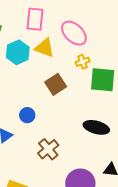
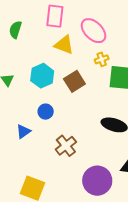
cyan hexagon: (18, 52) -> (42, 76), moved

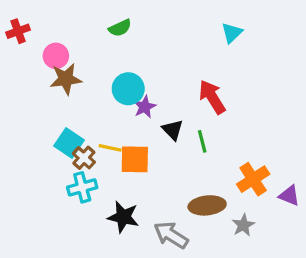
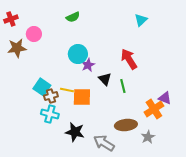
brown star: (66, 79) -> (17, 48), moved
brown cross: (84, 158) -> (51, 96), turned 32
cyan cross: (82, 187) -> (50, 114), turned 30
purple triangle: (289, 196) -> (165, 98), moved

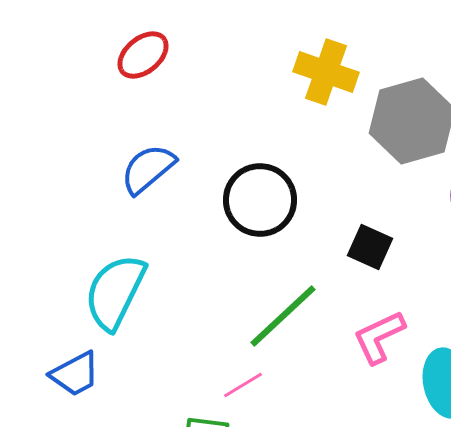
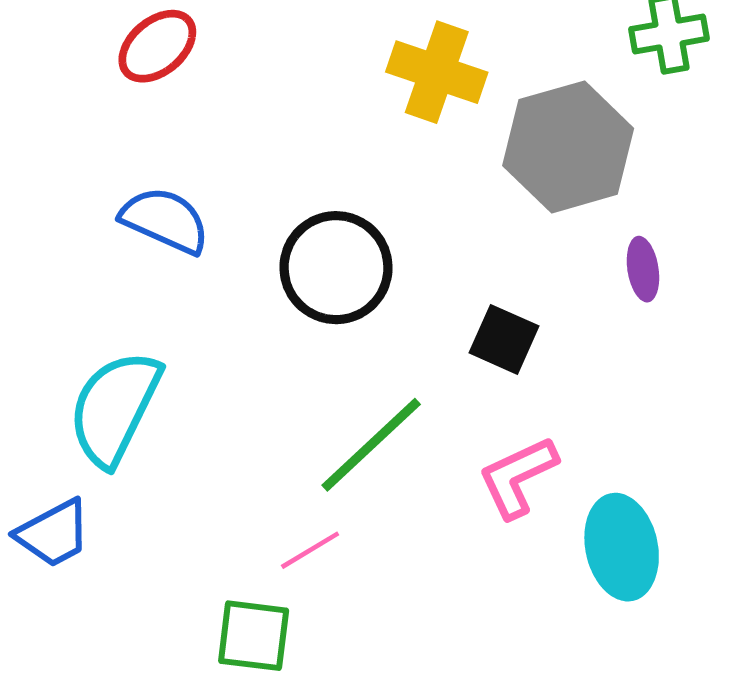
blue semicircle: (148, 169) -> (165, 220), turned 64

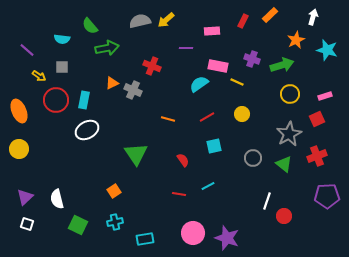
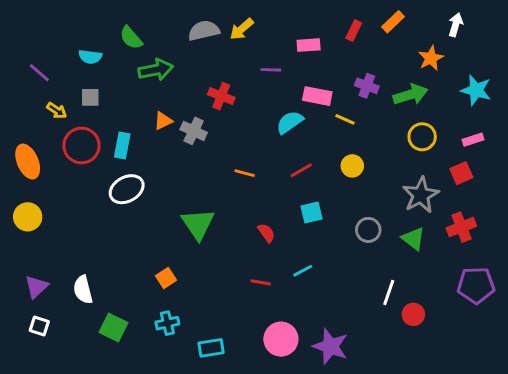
cyan star: (327, 50) -> (476, 90), moved

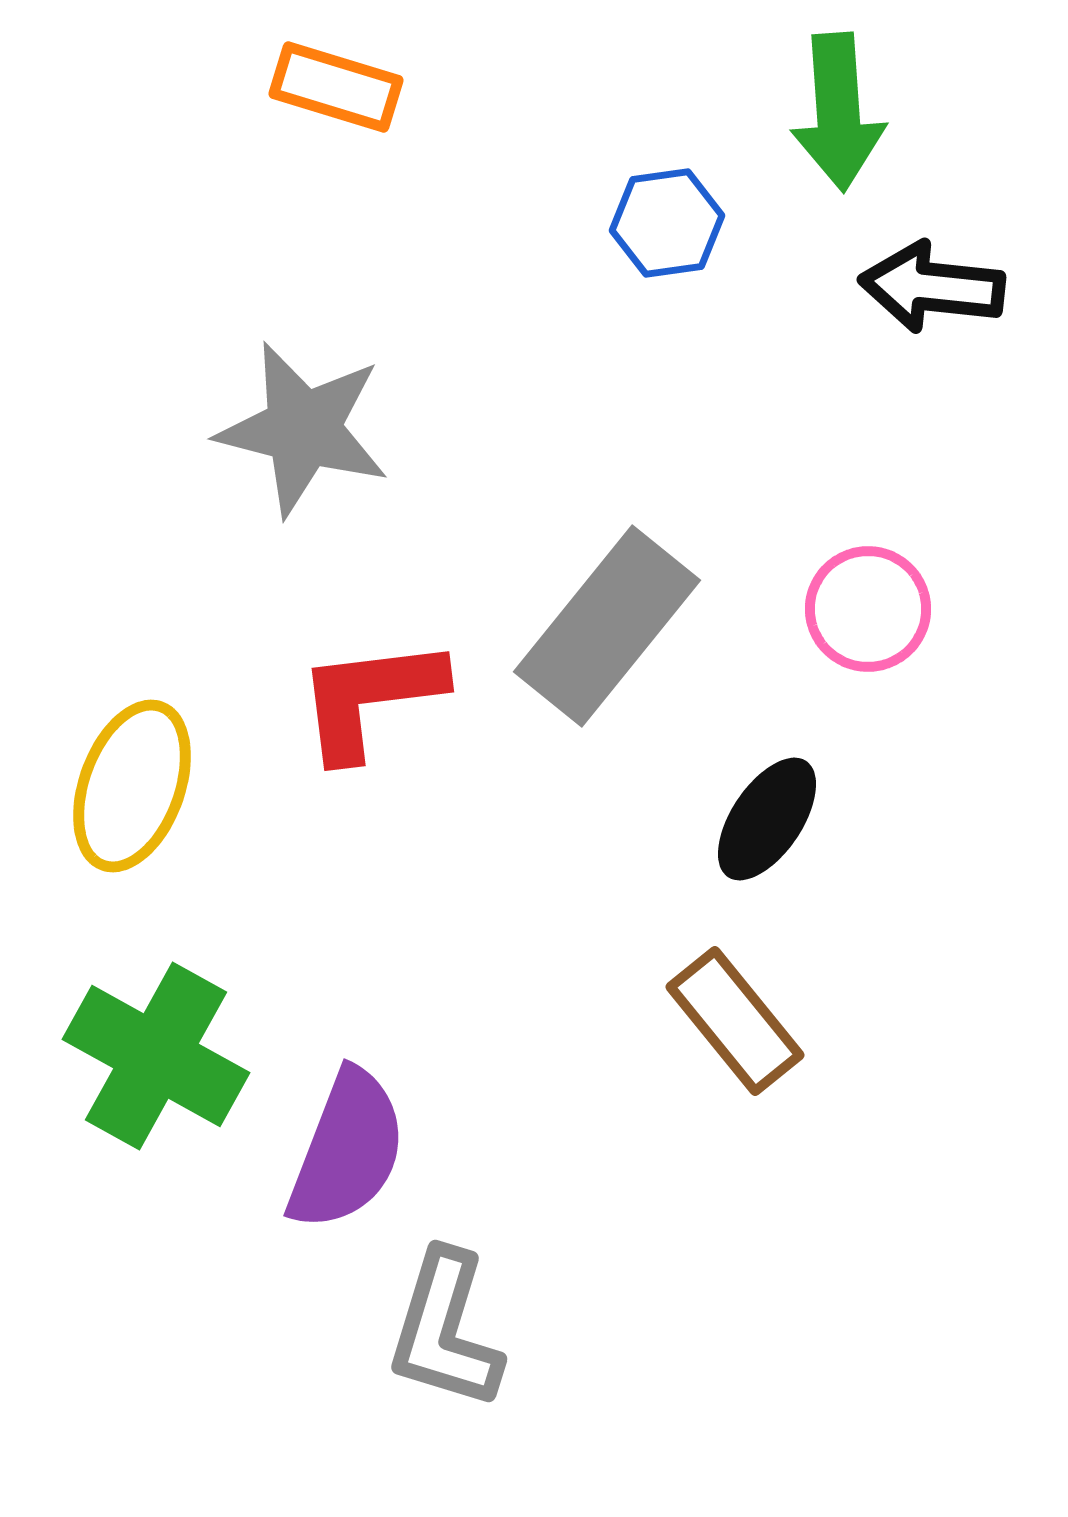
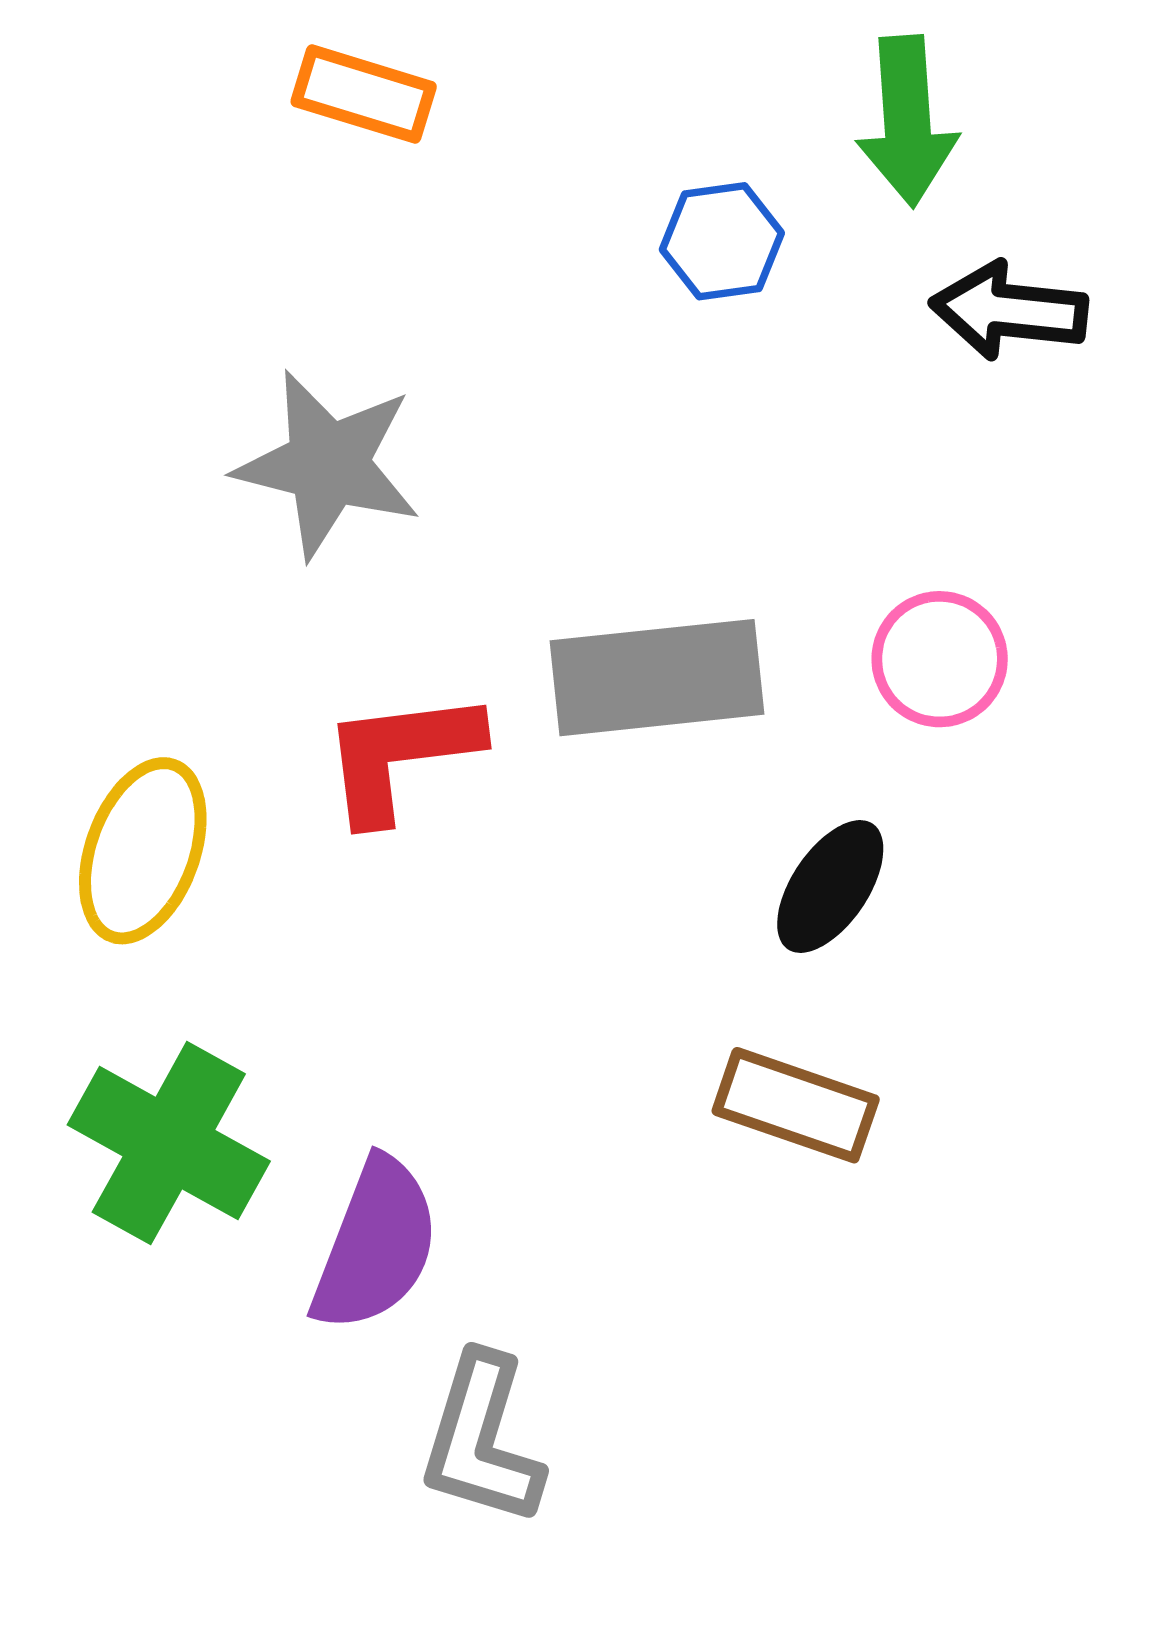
gray rectangle: (607, 626) -> (657, 678), turned 45
brown rectangle: (735, 1021) -> (796, 1105), turned -32

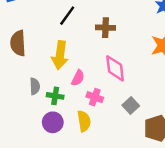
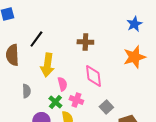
black line: (67, 16) -> (36, 39), moved
pink semicircle: (78, 78) -> (62, 84), turned -40
green cross: (55, 96) -> (55, 102), moved, turned 32

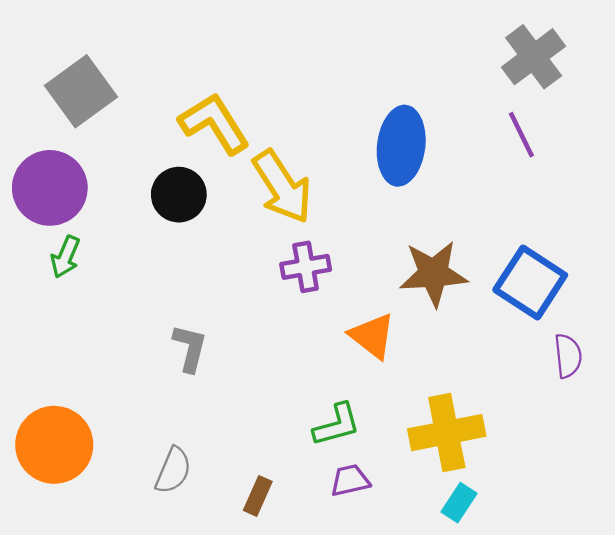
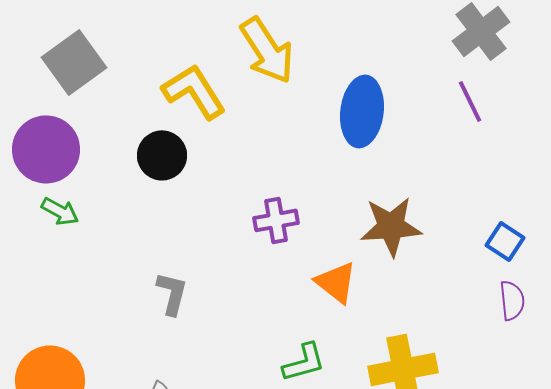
yellow arrow: (282, 187) -> (267, 50), moved
green arrow: (65, 257) -> (60, 211), turned -84
blue square: (530, 282) -> (505, 241), moved, size x0.6

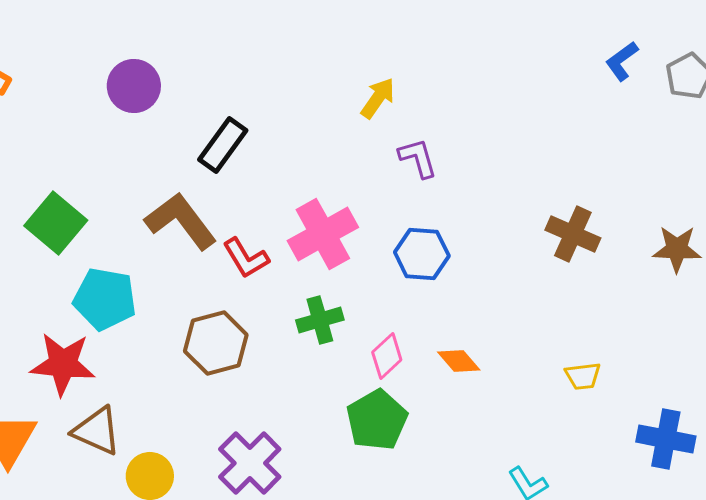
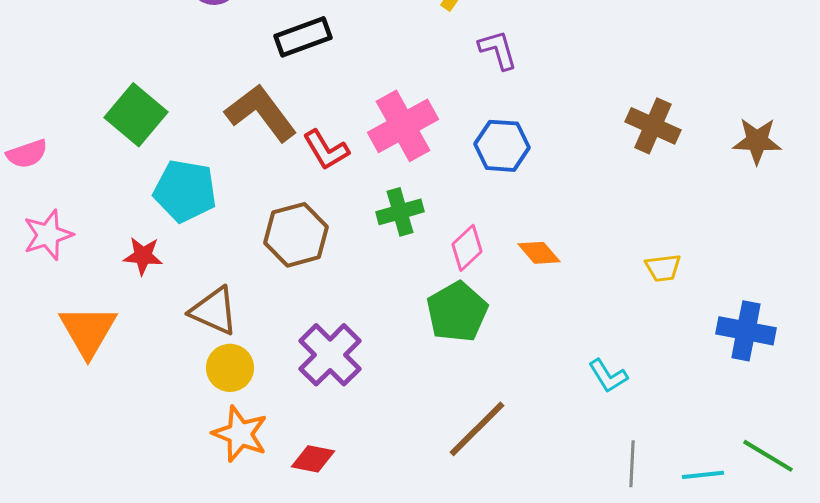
black rectangle: (223, 145) -> (303, 37), turned 34
red star: (63, 364) -> (143, 256), size x0.6
brown triangle: (97, 431) -> (214, 311), moved

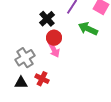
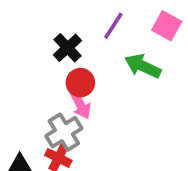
gray cross: (25, 58) -> (64, 132), moved

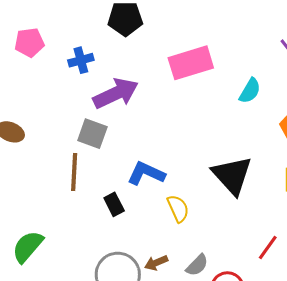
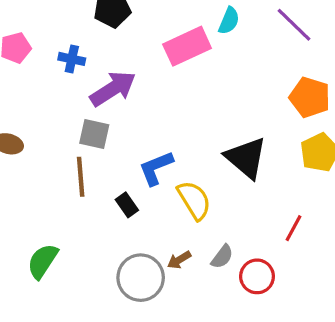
blue cross: (81, 60) -> (72, 59), turned 35
cyan semicircle: (250, 91) -> (229, 21), moved
blue L-shape: (146, 173) -> (156, 168), turned -39
yellow semicircle: (178, 209) -> (194, 200), size x1.4

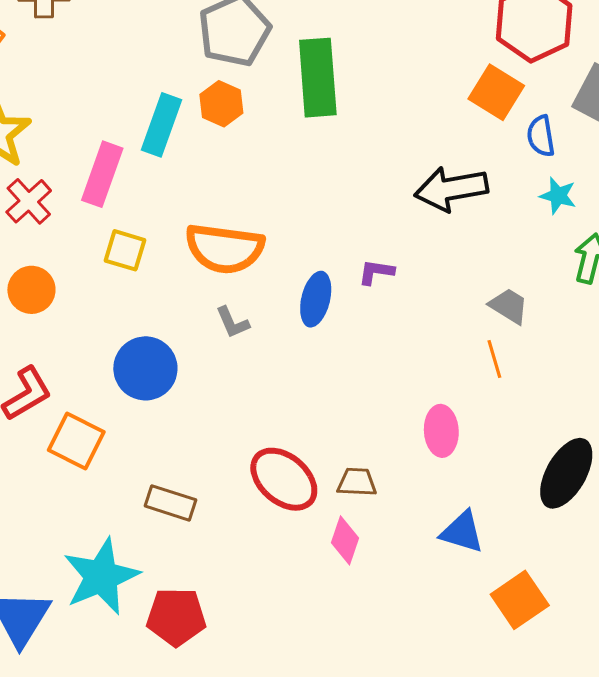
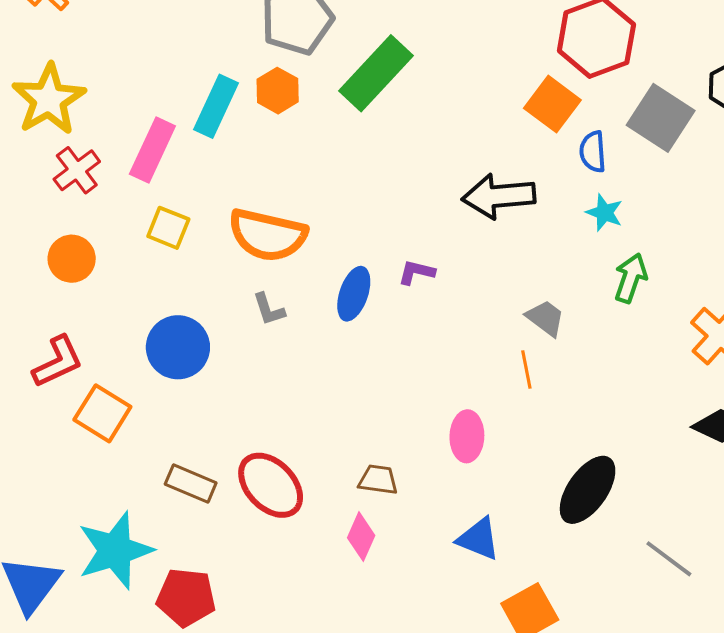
green rectangle: (318, 78) -> (376, 73), turned 42
red ellipse: (284, 479) -> (271, 485), moved

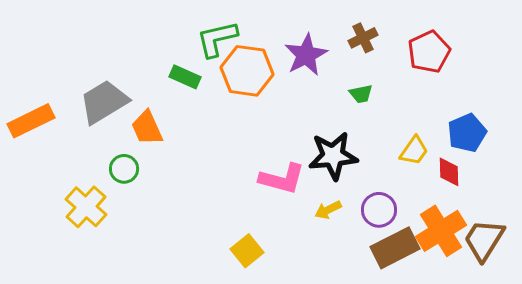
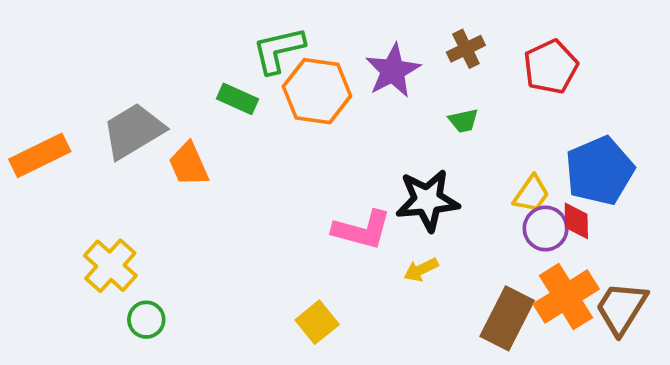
blue pentagon: (467, 133) -> (599, 171), size x1.4
green circle: (124, 169) -> (146, 320), moved
purple circle: (379, 210) -> (546, 229), moved
brown rectangle: (395, 248) -> (507, 318), turned -36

▶ **WORK TO COMPLETE**
Word for word, reproduce each line from the one with "gray rectangle: (607, 626)" through the last line of the material above, both included, and drop the pictures.

▶ **RESPONSE AREA**
gray rectangle: (607, 626) -> (657, 678), turned 45
brown rectangle: (735, 1021) -> (796, 1105), turned -32

black line: (67, 16) -> (36, 39), moved
pink semicircle: (78, 78) -> (62, 84), turned -40
green cross: (55, 96) -> (55, 102), moved, turned 32

yellow arrow: (282, 187) -> (267, 50), moved
green arrow: (65, 257) -> (60, 211), turned -84
blue square: (530, 282) -> (505, 241), moved, size x0.6

black rectangle: (223, 145) -> (303, 37), turned 34
red star: (63, 364) -> (143, 256), size x0.6
brown triangle: (97, 431) -> (214, 311), moved

gray cross: (25, 58) -> (64, 132), moved

blue cross: (81, 60) -> (72, 59), turned 35
cyan semicircle: (250, 91) -> (229, 21), moved
blue L-shape: (146, 173) -> (156, 168), turned -39
yellow semicircle: (178, 209) -> (194, 200), size x1.4

green rectangle: (318, 78) -> (376, 73), turned 42
red ellipse: (284, 479) -> (271, 485), moved

blue pentagon: (467, 133) -> (599, 171), size x1.4
green circle: (124, 169) -> (146, 320), moved
purple circle: (379, 210) -> (546, 229), moved
brown rectangle: (395, 248) -> (507, 318), turned -36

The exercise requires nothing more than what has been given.